[SUPPLIED RECORDS — start]

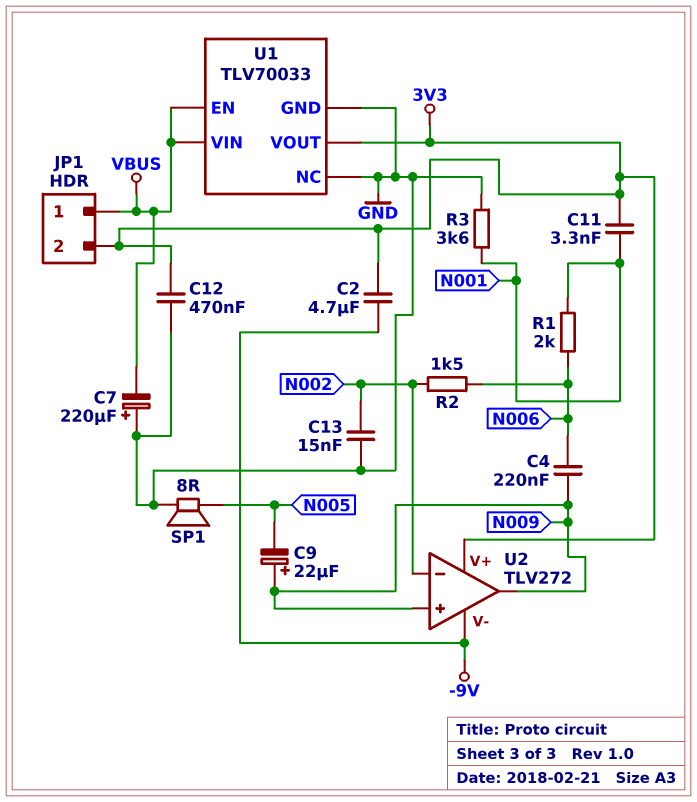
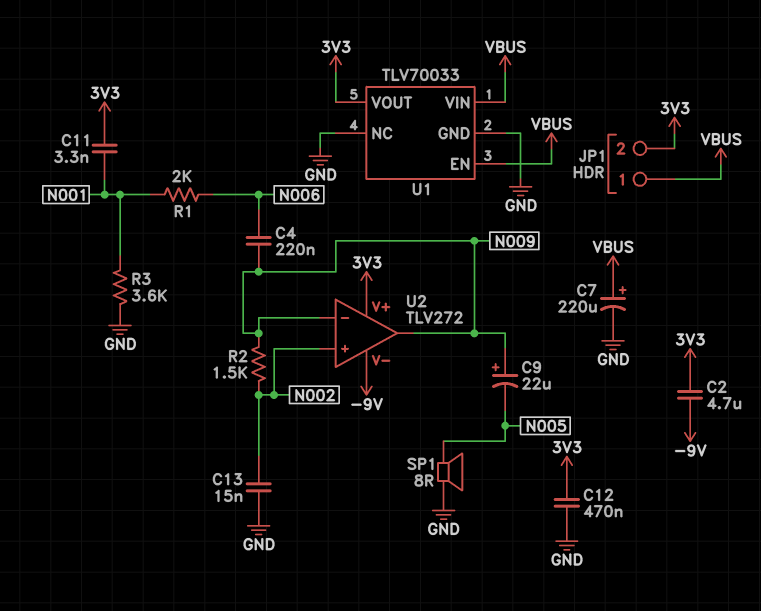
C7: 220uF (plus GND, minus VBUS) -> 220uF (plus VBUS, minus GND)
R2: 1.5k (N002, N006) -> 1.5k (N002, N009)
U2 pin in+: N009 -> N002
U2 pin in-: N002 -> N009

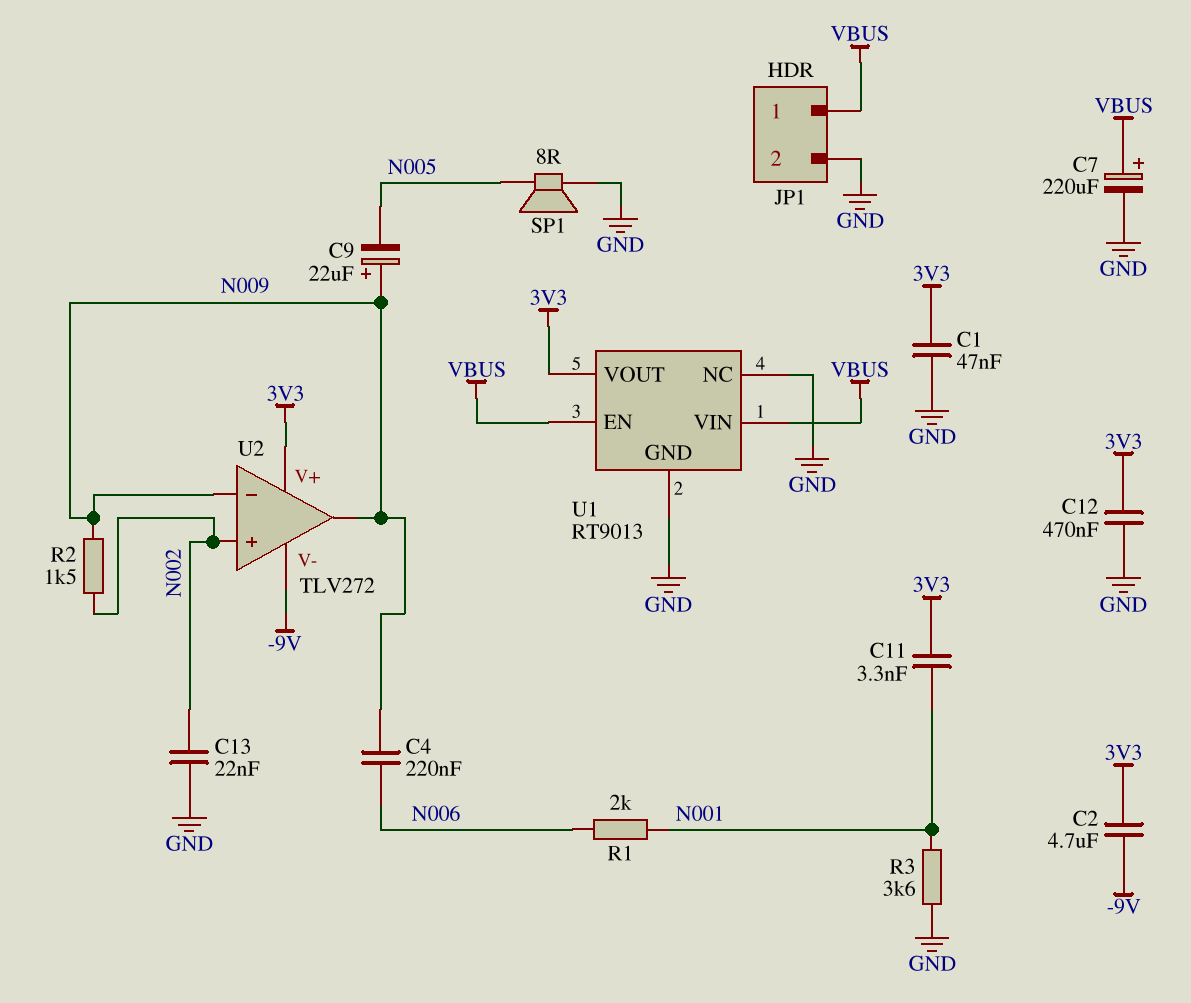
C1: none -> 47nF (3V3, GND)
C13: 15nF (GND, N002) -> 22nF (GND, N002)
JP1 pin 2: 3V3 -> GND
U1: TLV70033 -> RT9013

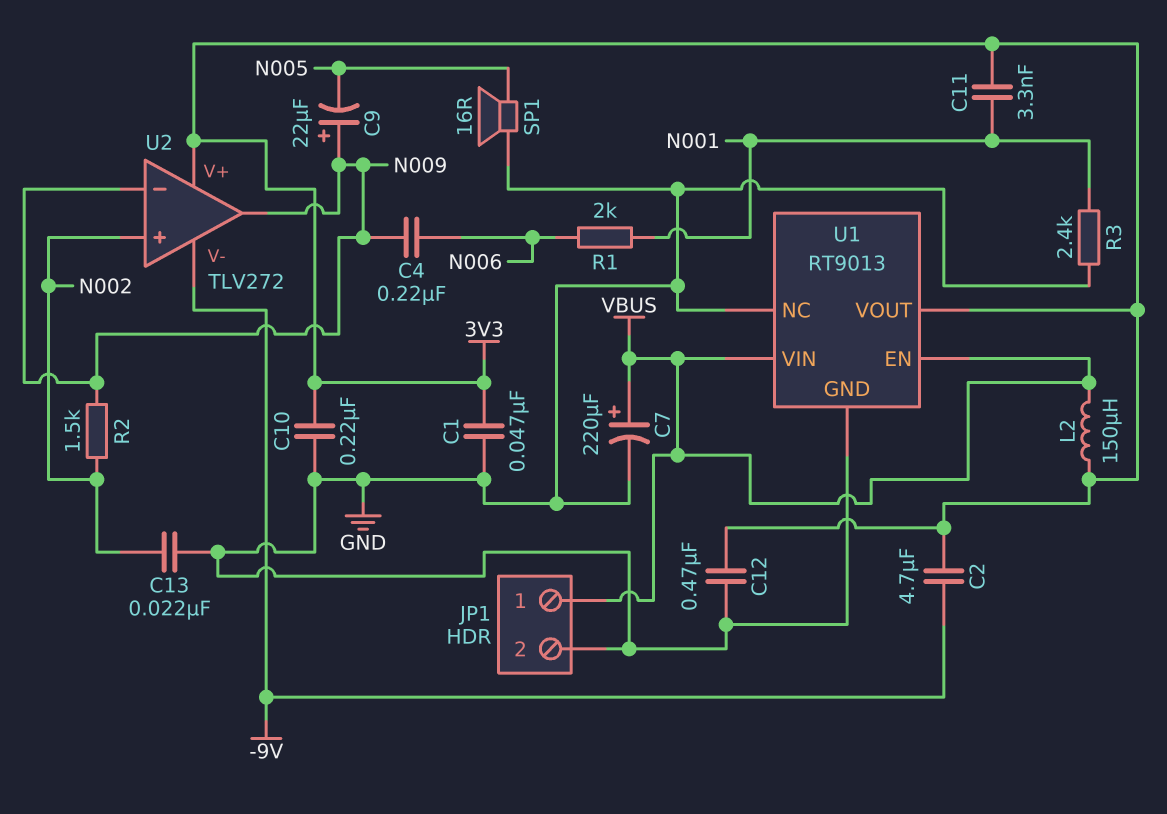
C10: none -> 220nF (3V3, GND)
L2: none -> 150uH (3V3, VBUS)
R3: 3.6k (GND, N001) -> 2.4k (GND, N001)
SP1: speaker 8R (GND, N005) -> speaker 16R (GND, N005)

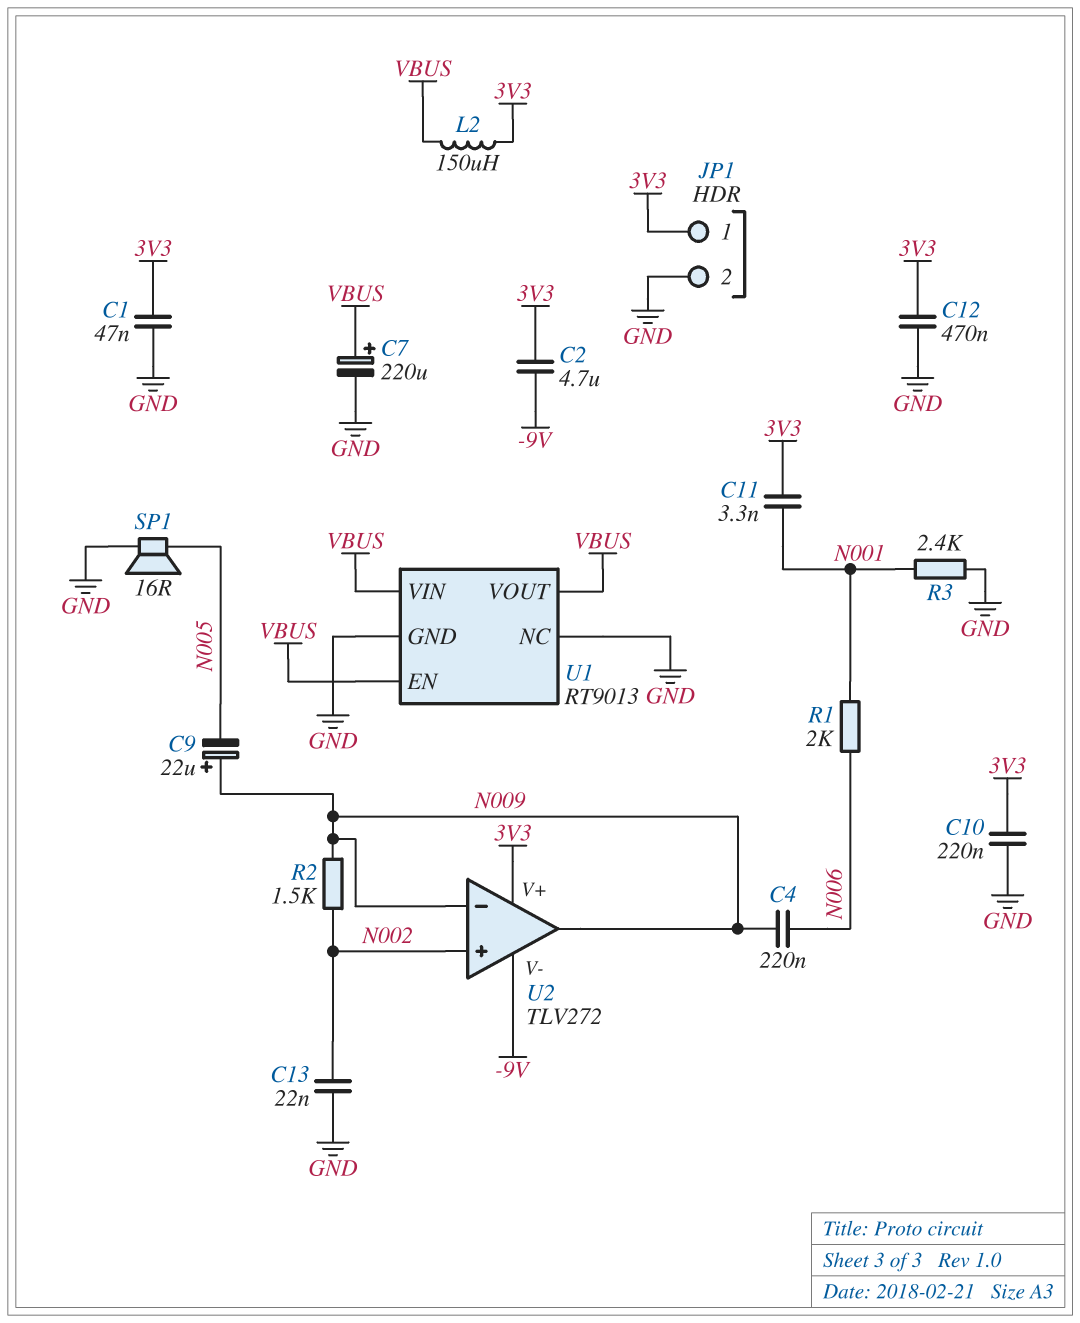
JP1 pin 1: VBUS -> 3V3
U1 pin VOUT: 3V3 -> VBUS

[SUPPLIED RECORDS — finish]

> [WORK INSTRUCTIONS]:
For this exercise, copy the entries above exactly and skip any picture.

> [REPLY TO THE EXERCISE]:
C7: 220uF (plus GND, minus VBUS) -> 220uF (plus VBUS, minus GND)
R2: 1.5k (N002, N006) -> 1.5k (N002, N009)
U2 pin in+: N009 -> N002
U2 pin in-: N002 -> N009

C1: none -> 47nF (3V3, GND)
C13: 15nF (GND, N002) -> 22nF (GND, N002)
JP1 pin 2: 3V3 -> GND
U1: TLV70033 -> RT9013

C10: none -> 220nF (3V3, GND)
L2: none -> 150uH (3V3, VBUS)
R3: 3.6k (GND, N001) -> 2.4k (GND, N001)
SP1: speaker 8R (GND, N005) -> speaker 16R (GND, N005)

JP1 pin 1: VBUS -> 3V3
U1 pin VOUT: 3V3 -> VBUS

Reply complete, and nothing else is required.